> [Directions for this task]:
From the data below, return the exact lines starting at the line containing "Q3: NMOS BS170" and ending at the line containing "J203 pin 1: GND -> +12V", both included, and nothing else.

Change listing data:
>>

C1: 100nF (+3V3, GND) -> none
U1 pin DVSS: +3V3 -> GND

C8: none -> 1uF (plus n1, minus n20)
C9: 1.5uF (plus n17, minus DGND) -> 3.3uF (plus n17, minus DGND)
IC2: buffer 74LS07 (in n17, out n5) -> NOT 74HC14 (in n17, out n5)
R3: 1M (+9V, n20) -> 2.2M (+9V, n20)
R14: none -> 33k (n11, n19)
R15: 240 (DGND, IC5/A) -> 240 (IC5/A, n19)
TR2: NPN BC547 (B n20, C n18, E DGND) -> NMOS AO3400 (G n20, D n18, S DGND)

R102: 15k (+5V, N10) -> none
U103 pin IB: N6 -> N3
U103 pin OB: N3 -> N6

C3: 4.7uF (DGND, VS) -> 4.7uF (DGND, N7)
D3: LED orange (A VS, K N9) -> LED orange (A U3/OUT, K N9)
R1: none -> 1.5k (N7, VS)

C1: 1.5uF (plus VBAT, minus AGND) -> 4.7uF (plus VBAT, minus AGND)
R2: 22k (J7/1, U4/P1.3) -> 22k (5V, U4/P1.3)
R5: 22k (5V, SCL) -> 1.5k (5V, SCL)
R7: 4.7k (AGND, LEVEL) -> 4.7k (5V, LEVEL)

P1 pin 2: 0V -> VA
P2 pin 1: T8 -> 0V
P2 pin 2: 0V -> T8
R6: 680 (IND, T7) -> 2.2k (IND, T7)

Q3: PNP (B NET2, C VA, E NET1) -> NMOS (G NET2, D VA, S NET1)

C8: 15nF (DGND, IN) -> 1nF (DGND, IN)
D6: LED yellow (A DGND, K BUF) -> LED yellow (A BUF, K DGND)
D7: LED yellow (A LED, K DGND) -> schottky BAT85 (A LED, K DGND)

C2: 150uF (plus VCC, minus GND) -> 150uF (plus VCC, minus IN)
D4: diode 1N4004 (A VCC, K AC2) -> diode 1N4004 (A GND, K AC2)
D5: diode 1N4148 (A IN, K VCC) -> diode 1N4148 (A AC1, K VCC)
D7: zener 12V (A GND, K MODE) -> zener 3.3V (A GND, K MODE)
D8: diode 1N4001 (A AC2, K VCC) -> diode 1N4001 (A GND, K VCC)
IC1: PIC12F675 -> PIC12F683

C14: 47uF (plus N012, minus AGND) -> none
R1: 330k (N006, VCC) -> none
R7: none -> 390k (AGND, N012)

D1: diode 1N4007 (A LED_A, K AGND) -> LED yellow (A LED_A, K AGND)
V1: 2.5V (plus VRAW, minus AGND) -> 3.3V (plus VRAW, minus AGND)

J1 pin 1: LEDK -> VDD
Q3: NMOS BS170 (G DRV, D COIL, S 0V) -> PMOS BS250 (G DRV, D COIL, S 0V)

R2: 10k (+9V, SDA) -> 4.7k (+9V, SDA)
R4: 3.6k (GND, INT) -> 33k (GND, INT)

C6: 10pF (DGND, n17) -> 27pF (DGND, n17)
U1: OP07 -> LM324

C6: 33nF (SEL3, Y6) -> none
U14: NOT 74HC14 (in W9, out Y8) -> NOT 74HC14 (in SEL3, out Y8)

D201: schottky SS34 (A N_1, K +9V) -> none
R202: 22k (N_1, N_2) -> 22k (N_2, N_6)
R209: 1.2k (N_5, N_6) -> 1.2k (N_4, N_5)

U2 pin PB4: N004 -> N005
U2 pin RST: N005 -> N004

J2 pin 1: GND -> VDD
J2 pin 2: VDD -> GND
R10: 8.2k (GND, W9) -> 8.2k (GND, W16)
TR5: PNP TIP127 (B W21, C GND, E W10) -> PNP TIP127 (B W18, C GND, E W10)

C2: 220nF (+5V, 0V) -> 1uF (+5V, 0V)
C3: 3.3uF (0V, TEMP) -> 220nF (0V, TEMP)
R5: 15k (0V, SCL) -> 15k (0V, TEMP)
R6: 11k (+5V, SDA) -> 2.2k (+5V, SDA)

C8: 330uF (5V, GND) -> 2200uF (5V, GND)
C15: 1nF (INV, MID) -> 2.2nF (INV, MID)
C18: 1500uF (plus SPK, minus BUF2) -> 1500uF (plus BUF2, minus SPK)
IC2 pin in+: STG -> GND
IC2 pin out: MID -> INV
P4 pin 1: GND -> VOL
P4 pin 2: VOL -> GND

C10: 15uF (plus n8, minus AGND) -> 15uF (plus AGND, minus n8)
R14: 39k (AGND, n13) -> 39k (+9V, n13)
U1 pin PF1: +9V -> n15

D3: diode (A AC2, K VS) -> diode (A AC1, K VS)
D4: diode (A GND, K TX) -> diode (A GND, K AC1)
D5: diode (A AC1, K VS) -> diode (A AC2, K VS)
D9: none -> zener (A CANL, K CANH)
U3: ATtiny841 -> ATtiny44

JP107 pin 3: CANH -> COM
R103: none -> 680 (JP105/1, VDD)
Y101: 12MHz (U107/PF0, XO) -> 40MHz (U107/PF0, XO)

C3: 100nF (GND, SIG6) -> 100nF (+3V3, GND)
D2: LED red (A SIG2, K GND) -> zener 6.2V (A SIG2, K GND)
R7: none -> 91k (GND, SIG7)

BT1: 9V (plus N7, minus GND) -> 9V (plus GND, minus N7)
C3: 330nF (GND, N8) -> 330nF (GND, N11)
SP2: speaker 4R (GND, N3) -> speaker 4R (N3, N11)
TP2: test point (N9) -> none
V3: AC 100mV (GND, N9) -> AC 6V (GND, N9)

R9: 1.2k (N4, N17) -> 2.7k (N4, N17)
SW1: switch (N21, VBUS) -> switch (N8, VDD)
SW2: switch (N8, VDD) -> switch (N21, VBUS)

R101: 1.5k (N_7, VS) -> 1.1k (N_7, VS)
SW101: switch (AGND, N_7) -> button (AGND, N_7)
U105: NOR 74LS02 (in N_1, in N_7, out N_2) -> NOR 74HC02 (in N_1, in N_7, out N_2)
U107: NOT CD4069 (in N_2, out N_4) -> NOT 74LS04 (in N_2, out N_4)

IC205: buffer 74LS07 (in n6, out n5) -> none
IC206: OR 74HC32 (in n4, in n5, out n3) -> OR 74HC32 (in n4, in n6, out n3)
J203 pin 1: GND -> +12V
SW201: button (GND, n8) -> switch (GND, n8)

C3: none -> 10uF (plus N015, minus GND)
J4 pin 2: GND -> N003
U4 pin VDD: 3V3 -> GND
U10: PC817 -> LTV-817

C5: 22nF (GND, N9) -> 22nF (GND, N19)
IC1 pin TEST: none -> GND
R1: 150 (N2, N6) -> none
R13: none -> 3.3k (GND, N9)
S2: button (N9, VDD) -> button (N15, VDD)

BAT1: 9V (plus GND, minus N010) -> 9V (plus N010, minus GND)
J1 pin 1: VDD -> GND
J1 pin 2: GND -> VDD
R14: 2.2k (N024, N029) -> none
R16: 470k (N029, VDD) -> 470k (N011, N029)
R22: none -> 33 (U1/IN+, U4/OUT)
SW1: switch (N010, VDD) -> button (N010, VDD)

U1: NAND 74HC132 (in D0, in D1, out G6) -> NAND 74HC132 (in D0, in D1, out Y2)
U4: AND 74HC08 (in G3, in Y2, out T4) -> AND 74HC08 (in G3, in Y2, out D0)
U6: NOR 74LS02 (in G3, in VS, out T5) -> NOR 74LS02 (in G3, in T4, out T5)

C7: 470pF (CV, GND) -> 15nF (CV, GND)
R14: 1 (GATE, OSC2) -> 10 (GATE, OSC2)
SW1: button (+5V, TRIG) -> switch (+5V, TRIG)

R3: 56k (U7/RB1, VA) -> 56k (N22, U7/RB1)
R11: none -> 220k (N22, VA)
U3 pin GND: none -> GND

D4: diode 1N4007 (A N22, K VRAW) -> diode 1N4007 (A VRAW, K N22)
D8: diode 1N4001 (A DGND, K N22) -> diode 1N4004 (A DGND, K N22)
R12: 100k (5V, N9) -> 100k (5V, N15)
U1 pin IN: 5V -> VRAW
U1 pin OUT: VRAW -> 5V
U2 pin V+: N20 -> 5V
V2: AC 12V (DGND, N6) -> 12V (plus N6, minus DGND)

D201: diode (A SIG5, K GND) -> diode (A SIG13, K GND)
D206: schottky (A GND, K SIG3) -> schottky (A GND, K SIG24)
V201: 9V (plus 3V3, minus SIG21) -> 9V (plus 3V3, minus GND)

<<

> [Exercise result]:
Q3: NMOS BS170 (G DRV, D COIL, S 0V) -> PMOS BS250 (G DRV, D COIL, S 0V)

R2: 10k (+9V, SDA) -> 4.7k (+9V, SDA)
R4: 3.6k (GND, INT) -> 33k (GND, INT)

C6: 10pF (DGND, n17) -> 27pF (DGND, n17)
U1: OP07 -> LM324

C6: 33nF (SEL3, Y6) -> none
U14: NOT 74HC14 (in W9, out Y8) -> NOT 74HC14 (in SEL3, out Y8)

D201: schottky SS34 (A N_1, K +9V) -> none
R202: 22k (N_1, N_2) -> 22k (N_2, N_6)
R209: 1.2k (N_5, N_6) -> 1.2k (N_4, N_5)

U2 pin PB4: N004 -> N005
U2 pin RST: N005 -> N004

J2 pin 1: GND -> VDD
J2 pin 2: VDD -> GND
R10: 8.2k (GND, W9) -> 8.2k (GND, W16)
TR5: PNP TIP127 (B W21, C GND, E W10) -> PNP TIP127 (B W18, C GND, E W10)

C2: 220nF (+5V, 0V) -> 1uF (+5V, 0V)
C3: 3.3uF (0V, TEMP) -> 220nF (0V, TEMP)
R5: 15k (0V, SCL) -> 15k (0V, TEMP)
R6: 11k (+5V, SDA) -> 2.2k (+5V, SDA)

C8: 330uF (5V, GND) -> 2200uF (5V, GND)
C15: 1nF (INV, MID) -> 2.2nF (INV, MID)
C18: 1500uF (plus SPK, minus BUF2) -> 1500uF (plus BUF2, minus SPK)
IC2 pin in+: STG -> GND
IC2 pin out: MID -> INV
P4 pin 1: GND -> VOL
P4 pin 2: VOL -> GND

C10: 15uF (plus n8, minus AGND) -> 15uF (plus AGND, minus n8)
R14: 39k (AGND, n13) -> 39k (+9V, n13)
U1 pin PF1: +9V -> n15

D3: diode (A AC2, K VS) -> diode (A AC1, K VS)
D4: diode (A GND, K TX) -> diode (A GND, K AC1)
D5: diode (A AC1, K VS) -> diode (A AC2, K VS)
D9: none -> zener (A CANL, K CANH)
U3: ATtiny841 -> ATtiny44

JP107 pin 3: CANH -> COM
R103: none -> 680 (JP105/1, VDD)
Y101: 12MHz (U107/PF0, XO) -> 40MHz (U107/PF0, XO)

C3: 100nF (GND, SIG6) -> 100nF (+3V3, GND)
D2: LED red (A SIG2, K GND) -> zener 6.2V (A SIG2, K GND)
R7: none -> 91k (GND, SIG7)

BT1: 9V (plus N7, minus GND) -> 9V (plus GND, minus N7)
C3: 330nF (GND, N8) -> 330nF (GND, N11)
SP2: speaker 4R (GND, N3) -> speaker 4R (N3, N11)
TP2: test point (N9) -> none
V3: AC 100mV (GND, N9) -> AC 6V (GND, N9)

R9: 1.2k (N4, N17) -> 2.7k (N4, N17)
SW1: switch (N21, VBUS) -> switch (N8, VDD)
SW2: switch (N8, VDD) -> switch (N21, VBUS)

R101: 1.5k (N_7, VS) -> 1.1k (N_7, VS)
SW101: switch (AGND, N_7) -> button (AGND, N_7)
U105: NOR 74LS02 (in N_1, in N_7, out N_2) -> NOR 74HC02 (in N_1, in N_7, out N_2)
U107: NOT CD4069 (in N_2, out N_4) -> NOT 74LS04 (in N_2, out N_4)

IC205: buffer 74LS07 (in n6, out n5) -> none
IC206: OR 74HC32 (in n4, in n5, out n3) -> OR 74HC32 (in n4, in n6, out n3)
J203 pin 1: GND -> +12V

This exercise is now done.